> **REQUIREMENT**: Among the lines below, count those with "phone". Give the total alone.

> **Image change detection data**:
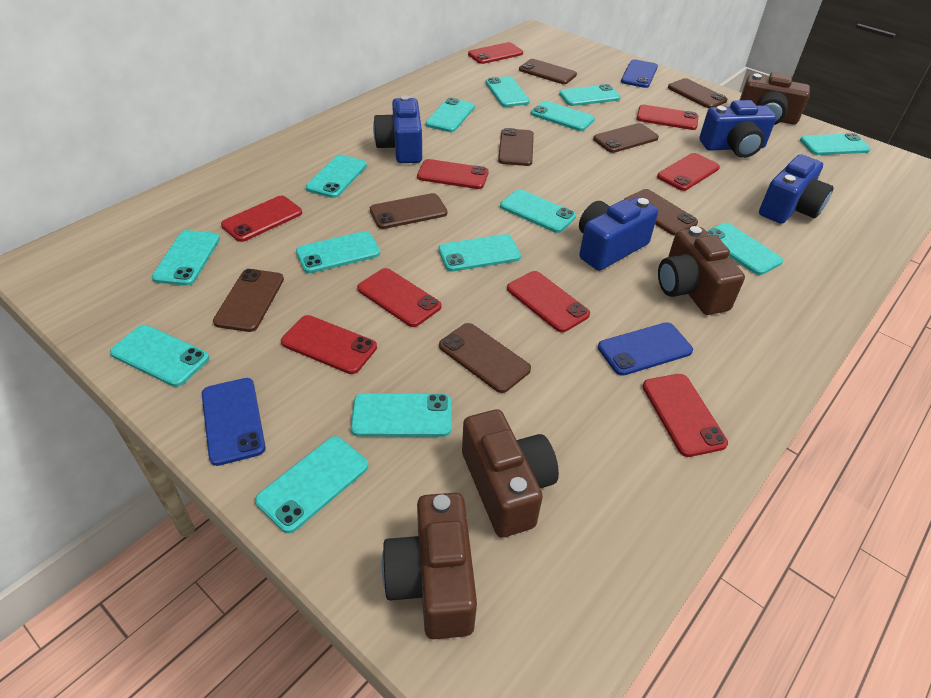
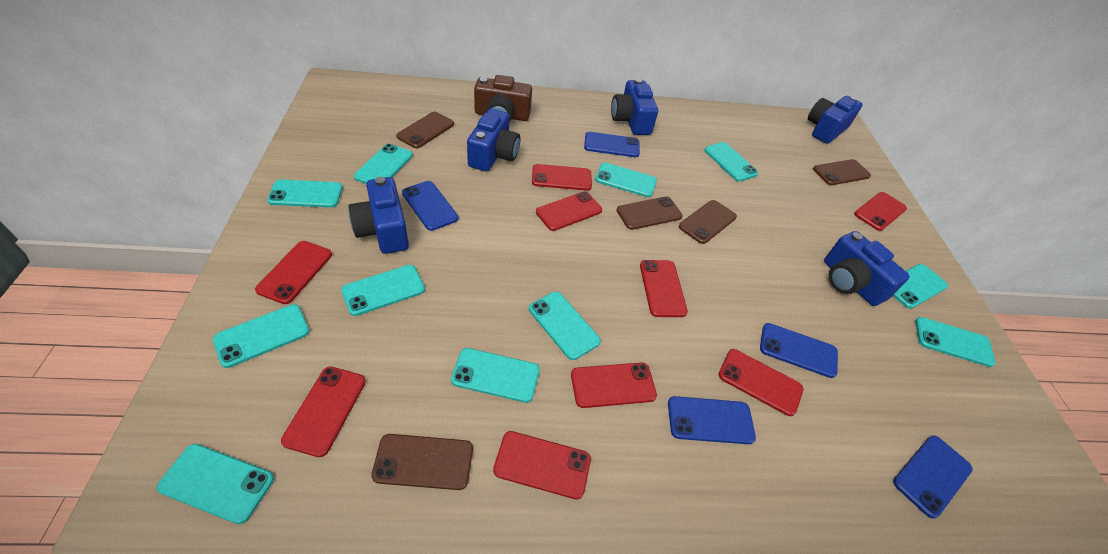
blue camera: 4 -> 5
blue phone: 3 -> 5
brown camera: 4 -> 1
brown phone: 8 -> 5
turquoise phone: 14 -> 11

> **OUTPUT FOR THIS EXERCISE**: 3